*SUPPLIED MATERIAL*
- Opening Delimiter -
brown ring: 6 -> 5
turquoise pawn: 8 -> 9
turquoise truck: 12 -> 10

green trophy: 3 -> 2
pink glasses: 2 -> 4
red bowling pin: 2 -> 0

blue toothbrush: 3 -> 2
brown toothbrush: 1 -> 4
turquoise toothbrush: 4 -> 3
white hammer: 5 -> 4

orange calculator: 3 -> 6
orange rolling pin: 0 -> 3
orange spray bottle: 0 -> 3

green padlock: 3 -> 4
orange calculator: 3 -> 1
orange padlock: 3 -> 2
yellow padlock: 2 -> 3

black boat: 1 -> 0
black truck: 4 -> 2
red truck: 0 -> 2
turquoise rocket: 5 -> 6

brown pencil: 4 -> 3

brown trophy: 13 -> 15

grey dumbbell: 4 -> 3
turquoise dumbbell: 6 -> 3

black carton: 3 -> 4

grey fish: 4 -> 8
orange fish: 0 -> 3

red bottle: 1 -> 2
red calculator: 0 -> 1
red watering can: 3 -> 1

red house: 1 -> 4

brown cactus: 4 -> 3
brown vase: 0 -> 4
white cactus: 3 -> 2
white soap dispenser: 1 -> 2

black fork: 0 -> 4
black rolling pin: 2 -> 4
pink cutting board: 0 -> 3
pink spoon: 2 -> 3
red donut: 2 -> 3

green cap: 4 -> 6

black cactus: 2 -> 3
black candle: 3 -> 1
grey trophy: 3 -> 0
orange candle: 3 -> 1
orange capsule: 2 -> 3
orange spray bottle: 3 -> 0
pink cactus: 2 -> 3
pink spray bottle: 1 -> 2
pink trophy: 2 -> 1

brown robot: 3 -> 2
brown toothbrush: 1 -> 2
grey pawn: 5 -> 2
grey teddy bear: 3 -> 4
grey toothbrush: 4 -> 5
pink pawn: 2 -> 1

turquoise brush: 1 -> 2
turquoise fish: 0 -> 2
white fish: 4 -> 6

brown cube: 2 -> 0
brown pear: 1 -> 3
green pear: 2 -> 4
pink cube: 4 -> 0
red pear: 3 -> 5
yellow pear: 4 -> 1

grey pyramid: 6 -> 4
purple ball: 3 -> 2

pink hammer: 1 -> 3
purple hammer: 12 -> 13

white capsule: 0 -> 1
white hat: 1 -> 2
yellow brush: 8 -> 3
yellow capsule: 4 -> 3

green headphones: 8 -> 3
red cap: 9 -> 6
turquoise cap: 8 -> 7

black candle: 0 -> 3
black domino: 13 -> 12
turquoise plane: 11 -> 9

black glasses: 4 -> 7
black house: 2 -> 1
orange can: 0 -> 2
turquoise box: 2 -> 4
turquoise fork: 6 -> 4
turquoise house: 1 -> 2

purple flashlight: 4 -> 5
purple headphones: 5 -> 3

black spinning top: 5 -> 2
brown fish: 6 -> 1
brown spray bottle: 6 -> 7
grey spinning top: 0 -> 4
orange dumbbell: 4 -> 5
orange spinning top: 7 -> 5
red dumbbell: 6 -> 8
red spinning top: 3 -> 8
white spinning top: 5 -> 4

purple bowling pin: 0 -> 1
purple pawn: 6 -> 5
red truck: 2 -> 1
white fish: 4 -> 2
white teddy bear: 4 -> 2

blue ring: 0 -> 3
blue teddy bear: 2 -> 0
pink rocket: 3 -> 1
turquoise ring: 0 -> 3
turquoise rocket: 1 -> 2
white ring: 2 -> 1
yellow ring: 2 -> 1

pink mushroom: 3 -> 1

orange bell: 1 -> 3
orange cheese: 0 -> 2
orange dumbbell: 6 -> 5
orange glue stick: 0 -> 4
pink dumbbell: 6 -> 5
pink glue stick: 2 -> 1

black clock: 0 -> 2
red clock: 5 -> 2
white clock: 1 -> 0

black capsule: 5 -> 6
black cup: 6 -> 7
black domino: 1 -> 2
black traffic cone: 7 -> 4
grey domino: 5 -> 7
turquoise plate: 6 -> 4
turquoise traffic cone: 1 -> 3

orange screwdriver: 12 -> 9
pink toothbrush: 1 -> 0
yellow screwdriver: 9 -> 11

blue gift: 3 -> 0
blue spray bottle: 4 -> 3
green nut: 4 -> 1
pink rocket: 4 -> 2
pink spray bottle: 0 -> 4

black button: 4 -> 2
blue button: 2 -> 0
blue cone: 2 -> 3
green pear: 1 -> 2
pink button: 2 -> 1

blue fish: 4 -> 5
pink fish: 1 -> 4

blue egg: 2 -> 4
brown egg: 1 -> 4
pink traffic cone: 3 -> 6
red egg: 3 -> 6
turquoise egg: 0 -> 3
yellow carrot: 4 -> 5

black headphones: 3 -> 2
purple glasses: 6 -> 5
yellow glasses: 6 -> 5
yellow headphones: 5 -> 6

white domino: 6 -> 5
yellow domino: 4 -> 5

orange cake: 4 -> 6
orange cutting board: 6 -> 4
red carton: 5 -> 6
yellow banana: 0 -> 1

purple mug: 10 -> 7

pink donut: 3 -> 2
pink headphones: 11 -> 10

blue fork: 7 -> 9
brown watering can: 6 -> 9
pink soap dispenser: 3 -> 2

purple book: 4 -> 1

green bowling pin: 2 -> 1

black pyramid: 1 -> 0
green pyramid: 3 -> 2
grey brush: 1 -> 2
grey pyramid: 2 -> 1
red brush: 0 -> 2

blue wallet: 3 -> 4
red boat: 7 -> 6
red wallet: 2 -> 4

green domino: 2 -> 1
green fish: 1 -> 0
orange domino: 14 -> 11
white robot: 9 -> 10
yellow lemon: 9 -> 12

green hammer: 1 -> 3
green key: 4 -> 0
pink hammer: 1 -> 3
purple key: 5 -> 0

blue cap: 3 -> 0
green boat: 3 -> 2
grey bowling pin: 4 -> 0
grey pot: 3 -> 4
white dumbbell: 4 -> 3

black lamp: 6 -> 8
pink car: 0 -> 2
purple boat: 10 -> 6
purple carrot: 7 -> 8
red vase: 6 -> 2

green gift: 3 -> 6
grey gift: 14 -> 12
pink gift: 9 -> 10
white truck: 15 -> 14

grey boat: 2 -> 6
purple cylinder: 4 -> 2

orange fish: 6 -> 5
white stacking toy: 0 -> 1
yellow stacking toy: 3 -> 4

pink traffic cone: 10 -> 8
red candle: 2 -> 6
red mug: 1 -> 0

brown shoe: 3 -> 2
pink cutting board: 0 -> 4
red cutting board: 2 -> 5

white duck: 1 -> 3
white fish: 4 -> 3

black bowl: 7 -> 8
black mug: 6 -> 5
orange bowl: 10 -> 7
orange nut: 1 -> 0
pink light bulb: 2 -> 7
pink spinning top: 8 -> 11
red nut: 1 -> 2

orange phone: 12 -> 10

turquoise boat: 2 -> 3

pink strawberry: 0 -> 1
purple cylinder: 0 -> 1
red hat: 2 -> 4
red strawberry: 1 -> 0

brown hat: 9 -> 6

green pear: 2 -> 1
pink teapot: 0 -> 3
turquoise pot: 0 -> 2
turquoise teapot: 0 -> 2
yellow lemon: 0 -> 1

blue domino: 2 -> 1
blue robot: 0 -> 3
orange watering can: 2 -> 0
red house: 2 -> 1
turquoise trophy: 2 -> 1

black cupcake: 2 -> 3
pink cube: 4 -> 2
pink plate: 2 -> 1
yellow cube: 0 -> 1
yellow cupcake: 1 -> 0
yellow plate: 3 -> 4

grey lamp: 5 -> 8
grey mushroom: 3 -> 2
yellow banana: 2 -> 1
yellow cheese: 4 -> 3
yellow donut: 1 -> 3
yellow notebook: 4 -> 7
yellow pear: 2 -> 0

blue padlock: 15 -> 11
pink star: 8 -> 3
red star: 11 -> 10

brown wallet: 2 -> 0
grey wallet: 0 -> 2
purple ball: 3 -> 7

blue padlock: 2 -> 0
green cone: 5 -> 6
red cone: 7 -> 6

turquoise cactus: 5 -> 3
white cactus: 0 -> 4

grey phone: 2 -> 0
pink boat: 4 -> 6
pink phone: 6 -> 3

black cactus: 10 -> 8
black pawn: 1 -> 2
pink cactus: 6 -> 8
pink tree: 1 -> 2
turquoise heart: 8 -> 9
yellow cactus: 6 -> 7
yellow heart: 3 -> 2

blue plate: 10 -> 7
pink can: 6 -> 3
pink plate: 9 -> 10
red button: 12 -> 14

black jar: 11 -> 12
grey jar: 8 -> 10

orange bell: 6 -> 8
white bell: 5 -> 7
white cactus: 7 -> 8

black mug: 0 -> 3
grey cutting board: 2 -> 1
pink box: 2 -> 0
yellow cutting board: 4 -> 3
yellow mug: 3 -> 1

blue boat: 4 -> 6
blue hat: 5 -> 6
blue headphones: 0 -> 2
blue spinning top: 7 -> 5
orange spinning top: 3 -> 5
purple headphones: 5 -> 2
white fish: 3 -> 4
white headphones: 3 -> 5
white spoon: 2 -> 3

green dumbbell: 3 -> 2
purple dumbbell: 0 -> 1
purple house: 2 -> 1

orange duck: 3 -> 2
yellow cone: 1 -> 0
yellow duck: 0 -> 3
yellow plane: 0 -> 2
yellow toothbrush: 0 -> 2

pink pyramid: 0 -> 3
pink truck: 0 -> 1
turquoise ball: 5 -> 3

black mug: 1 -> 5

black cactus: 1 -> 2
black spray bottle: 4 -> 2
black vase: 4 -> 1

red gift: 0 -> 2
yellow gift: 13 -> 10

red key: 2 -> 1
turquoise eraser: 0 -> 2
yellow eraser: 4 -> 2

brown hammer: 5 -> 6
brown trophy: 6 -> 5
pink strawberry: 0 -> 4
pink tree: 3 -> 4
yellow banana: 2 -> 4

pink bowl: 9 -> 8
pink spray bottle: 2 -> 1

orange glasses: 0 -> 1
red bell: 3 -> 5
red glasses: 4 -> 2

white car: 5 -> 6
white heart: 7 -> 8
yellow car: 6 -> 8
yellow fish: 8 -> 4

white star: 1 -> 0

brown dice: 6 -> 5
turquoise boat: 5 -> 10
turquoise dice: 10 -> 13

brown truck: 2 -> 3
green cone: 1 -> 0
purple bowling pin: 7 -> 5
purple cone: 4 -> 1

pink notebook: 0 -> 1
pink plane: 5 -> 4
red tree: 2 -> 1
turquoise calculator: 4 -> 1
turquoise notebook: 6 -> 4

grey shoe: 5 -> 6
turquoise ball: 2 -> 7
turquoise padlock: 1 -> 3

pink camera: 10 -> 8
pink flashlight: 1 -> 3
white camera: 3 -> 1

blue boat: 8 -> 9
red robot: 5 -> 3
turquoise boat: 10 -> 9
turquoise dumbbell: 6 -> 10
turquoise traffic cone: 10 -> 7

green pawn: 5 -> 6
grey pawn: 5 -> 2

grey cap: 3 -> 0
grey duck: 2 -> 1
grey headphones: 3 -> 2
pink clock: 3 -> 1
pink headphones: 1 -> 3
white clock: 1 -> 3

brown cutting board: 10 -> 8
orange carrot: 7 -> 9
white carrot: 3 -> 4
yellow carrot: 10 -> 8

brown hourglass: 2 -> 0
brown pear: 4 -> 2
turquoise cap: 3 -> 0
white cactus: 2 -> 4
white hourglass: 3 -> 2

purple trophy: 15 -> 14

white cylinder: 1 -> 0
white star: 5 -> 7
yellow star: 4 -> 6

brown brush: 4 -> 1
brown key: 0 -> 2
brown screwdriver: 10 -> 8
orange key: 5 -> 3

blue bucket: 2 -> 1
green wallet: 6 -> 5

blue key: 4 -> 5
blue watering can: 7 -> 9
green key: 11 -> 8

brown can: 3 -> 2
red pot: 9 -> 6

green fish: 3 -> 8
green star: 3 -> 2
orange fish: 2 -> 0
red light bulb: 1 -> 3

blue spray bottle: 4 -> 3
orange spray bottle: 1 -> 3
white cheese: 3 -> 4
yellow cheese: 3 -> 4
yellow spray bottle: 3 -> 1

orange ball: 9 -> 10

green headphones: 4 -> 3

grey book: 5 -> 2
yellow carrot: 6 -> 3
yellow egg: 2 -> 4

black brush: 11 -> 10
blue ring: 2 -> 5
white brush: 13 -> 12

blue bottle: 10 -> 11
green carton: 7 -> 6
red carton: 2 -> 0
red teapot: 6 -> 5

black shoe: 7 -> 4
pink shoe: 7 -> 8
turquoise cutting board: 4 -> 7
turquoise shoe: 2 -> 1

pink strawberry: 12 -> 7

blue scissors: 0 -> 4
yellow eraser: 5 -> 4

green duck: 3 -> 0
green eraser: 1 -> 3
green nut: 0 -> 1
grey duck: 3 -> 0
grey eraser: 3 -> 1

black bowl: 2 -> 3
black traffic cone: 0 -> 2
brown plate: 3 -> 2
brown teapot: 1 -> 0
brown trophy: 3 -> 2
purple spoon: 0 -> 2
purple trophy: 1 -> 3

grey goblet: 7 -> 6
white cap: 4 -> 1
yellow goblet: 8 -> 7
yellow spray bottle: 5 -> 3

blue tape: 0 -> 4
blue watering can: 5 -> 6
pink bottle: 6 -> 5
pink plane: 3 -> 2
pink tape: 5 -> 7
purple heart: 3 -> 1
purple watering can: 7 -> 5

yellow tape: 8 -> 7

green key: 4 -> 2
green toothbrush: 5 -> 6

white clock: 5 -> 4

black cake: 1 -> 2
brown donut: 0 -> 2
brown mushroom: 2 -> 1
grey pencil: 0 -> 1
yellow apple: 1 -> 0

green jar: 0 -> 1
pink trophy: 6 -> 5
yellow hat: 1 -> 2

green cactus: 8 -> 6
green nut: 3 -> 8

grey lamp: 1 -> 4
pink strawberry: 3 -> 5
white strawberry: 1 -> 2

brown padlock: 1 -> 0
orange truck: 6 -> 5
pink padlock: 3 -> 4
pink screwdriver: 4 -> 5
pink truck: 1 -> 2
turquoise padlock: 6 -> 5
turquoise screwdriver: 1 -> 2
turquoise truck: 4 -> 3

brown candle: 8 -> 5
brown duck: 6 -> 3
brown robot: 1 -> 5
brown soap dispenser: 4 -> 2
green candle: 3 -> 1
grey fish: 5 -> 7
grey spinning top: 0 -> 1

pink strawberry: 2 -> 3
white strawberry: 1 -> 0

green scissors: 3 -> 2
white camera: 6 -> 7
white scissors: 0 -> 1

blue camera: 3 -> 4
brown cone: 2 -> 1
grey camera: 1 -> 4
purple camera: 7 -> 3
- Closing Delimiter -
*DESCRIPTION OF THE TASK*
Which lines run from the first of the listing to the line containing "turquoise rocket: 5 -> 6"? Reproduce those exactly, both ends included.

*OUTPUT*
brown ring: 6 -> 5
turquoise pawn: 8 -> 9
turquoise truck: 12 -> 10

green trophy: 3 -> 2
pink glasses: 2 -> 4
red bowling pin: 2 -> 0

blue toothbrush: 3 -> 2
brown toothbrush: 1 -> 4
turquoise toothbrush: 4 -> 3
white hammer: 5 -> 4

orange calculator: 3 -> 6
orange rolling pin: 0 -> 3
orange spray bottle: 0 -> 3

green padlock: 3 -> 4
orange calculator: 3 -> 1
orange padlock: 3 -> 2
yellow padlock: 2 -> 3

black boat: 1 -> 0
black truck: 4 -> 2
red truck: 0 -> 2
turquoise rocket: 5 -> 6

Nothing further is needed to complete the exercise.